Copy exactly the stretch of data below from the line with "(384, 158) = (331, 159): green" through the line with "(186, 282) = (190, 345): brown", including both of those lines.

[Source data]
--------------------

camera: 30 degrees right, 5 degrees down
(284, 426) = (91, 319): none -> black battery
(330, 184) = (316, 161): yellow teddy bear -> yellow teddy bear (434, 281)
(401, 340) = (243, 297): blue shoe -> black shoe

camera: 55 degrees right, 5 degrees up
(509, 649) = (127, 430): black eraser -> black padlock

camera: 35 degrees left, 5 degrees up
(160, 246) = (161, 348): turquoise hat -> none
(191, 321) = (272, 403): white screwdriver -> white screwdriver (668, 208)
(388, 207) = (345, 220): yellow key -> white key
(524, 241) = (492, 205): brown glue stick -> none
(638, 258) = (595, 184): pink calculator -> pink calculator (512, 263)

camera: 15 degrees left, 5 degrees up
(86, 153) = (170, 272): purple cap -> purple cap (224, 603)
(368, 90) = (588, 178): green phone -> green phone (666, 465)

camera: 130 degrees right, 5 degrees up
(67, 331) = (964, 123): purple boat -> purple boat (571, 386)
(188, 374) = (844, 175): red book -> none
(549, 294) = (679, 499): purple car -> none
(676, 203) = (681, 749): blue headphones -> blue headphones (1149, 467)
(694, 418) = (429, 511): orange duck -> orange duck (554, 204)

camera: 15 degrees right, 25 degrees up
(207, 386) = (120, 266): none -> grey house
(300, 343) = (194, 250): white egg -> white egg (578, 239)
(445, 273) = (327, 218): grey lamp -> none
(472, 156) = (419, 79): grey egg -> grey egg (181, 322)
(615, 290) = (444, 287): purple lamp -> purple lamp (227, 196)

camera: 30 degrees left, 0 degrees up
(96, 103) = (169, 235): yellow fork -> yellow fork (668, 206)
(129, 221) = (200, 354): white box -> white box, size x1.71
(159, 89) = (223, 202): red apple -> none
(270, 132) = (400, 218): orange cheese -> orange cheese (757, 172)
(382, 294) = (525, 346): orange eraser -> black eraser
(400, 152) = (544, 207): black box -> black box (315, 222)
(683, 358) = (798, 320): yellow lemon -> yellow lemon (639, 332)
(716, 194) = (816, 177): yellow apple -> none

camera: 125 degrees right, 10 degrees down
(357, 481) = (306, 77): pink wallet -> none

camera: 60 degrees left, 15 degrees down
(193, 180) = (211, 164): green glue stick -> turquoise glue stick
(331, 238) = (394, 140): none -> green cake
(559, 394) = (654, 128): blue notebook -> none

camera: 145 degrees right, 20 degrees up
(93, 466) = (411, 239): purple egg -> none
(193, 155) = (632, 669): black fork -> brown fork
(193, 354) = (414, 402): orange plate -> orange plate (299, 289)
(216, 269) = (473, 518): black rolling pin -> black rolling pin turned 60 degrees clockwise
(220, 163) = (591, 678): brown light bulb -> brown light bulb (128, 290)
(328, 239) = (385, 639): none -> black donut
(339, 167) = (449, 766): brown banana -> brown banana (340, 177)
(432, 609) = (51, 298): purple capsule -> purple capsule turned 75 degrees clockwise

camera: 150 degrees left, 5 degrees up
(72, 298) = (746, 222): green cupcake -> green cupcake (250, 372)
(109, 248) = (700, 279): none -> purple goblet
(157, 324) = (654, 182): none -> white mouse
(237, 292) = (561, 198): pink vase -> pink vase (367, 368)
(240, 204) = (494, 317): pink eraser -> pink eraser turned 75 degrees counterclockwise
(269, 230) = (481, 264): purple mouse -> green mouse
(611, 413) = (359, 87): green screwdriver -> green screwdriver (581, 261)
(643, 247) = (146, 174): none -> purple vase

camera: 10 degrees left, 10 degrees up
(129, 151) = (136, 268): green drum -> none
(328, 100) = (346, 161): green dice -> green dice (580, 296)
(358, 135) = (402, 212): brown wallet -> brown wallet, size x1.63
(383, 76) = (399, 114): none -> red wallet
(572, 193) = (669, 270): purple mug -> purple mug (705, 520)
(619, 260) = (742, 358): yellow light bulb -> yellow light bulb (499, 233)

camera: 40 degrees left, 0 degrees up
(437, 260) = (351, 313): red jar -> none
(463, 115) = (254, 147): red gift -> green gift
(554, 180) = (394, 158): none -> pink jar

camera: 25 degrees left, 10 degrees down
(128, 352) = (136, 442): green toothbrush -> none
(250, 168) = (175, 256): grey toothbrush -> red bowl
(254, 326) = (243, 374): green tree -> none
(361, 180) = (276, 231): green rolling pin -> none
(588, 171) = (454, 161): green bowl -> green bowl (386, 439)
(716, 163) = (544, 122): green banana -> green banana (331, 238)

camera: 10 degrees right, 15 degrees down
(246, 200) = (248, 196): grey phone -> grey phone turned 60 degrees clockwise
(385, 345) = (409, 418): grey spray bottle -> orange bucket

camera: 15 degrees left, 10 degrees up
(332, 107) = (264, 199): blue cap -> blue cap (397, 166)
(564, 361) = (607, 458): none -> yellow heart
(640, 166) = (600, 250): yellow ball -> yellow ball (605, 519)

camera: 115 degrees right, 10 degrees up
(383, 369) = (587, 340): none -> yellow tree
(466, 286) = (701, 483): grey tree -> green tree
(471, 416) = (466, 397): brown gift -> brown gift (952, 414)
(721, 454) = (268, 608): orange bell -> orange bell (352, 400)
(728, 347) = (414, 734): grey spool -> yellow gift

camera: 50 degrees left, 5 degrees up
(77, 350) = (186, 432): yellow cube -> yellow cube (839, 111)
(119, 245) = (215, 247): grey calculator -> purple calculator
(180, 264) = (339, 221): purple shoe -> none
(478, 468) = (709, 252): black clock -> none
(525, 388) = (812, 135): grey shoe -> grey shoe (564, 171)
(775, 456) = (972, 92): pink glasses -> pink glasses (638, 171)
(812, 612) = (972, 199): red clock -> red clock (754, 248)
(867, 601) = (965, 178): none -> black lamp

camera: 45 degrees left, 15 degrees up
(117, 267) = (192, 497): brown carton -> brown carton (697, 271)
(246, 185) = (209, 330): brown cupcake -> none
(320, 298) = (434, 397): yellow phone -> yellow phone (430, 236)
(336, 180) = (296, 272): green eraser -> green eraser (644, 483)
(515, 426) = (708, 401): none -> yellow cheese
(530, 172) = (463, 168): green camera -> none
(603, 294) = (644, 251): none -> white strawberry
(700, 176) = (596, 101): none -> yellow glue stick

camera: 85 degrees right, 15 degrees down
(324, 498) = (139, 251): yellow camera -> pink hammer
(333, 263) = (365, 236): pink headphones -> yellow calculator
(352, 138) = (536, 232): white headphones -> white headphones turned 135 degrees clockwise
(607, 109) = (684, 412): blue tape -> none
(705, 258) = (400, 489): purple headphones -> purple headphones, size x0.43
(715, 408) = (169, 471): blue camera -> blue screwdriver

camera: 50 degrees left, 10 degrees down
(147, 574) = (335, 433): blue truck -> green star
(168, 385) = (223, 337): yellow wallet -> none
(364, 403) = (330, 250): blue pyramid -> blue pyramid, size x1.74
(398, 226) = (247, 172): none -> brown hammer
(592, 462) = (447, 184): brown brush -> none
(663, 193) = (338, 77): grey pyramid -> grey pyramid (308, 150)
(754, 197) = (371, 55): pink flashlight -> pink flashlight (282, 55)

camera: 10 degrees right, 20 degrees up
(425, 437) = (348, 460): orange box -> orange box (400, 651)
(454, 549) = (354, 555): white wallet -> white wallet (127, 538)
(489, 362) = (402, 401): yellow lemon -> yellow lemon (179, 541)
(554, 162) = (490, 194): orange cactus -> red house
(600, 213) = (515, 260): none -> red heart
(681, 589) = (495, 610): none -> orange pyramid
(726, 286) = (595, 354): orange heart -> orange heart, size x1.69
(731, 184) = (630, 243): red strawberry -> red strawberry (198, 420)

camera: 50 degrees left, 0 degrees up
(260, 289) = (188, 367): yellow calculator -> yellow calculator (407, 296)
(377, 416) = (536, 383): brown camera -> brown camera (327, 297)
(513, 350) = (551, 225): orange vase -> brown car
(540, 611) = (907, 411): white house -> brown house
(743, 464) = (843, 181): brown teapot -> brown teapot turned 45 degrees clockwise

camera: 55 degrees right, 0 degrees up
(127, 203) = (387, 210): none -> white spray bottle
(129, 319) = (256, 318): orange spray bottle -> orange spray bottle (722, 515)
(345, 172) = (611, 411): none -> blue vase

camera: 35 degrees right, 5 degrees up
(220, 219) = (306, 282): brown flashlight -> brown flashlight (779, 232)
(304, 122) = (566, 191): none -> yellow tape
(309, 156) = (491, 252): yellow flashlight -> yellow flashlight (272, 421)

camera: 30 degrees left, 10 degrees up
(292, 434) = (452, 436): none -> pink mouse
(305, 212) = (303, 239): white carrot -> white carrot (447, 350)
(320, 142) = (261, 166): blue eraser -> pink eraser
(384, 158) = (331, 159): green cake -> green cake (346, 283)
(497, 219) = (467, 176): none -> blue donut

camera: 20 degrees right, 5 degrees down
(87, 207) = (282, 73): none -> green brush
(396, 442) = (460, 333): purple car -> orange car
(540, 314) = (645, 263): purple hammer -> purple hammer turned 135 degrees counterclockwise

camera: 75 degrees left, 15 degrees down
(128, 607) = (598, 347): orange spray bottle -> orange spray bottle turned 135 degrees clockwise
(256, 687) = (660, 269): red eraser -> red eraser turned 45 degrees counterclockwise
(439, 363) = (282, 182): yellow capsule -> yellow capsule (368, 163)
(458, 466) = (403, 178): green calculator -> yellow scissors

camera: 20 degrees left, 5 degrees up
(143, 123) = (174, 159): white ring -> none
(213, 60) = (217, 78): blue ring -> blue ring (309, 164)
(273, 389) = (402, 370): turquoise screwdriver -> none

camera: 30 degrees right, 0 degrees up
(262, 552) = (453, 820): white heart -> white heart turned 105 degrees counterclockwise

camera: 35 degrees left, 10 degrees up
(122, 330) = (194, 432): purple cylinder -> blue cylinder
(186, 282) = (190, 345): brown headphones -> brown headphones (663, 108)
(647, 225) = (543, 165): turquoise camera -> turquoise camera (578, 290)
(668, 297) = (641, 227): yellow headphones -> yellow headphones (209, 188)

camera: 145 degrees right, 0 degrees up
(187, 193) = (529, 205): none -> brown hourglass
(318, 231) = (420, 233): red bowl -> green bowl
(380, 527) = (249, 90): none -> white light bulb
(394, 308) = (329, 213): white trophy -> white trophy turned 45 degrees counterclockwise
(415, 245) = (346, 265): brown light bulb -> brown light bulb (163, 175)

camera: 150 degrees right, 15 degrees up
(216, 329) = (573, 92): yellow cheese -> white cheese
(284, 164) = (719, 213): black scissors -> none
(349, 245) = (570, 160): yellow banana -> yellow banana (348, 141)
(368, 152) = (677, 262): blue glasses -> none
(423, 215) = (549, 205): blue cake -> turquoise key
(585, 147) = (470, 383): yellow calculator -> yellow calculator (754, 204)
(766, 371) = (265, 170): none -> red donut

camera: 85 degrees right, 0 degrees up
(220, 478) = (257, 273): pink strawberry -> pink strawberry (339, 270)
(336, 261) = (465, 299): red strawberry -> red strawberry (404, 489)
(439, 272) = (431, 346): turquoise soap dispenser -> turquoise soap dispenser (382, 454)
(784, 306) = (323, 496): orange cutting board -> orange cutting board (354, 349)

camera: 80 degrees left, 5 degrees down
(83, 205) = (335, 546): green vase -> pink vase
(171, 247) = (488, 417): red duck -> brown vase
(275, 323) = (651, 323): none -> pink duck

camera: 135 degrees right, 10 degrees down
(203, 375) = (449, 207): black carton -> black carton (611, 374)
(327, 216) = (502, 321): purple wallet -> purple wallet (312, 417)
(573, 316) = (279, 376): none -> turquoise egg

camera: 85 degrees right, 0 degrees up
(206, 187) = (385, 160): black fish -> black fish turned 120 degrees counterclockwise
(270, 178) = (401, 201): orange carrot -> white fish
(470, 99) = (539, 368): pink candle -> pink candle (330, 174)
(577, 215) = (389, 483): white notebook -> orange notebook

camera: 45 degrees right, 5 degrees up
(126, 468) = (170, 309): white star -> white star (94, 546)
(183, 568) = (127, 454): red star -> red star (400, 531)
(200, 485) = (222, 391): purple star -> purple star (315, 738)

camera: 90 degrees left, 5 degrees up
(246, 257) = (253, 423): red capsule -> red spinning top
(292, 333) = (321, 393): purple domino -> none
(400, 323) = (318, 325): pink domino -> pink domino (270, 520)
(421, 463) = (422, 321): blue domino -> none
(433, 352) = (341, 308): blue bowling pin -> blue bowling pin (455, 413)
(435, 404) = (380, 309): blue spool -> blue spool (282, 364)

--------------------

Answer section:
(384, 158) = (331, 159): green cake -> green cake (346, 283)
(497, 219) = (467, 176): none -> blue donut

camera: 20 degrees right, 5 degrees down
(87, 207) = (282, 73): none -> green brush
(396, 442) = (460, 333): purple car -> orange car
(540, 314) = (645, 263): purple hammer -> purple hammer turned 135 degrees counterclockwise

camera: 75 degrees left, 15 degrees down
(128, 607) = (598, 347): orange spray bottle -> orange spray bottle turned 135 degrees clockwise
(256, 687) = (660, 269): red eraser -> red eraser turned 45 degrees counterclockwise
(439, 363) = (282, 182): yellow capsule -> yellow capsule (368, 163)
(458, 466) = (403, 178): green calculator -> yellow scissors

camera: 20 degrees left, 5 degrees up
(143, 123) = (174, 159): white ring -> none
(213, 60) = (217, 78): blue ring -> blue ring (309, 164)
(273, 389) = (402, 370): turquoise screwdriver -> none

camera: 30 degrees right, 0 degrees up
(262, 552) = (453, 820): white heart -> white heart turned 105 degrees counterclockwise

camera: 35 degrees left, 10 degrees up
(122, 330) = (194, 432): purple cylinder -> blue cylinder
(186, 282) = (190, 345): brown headphones -> brown headphones (663, 108)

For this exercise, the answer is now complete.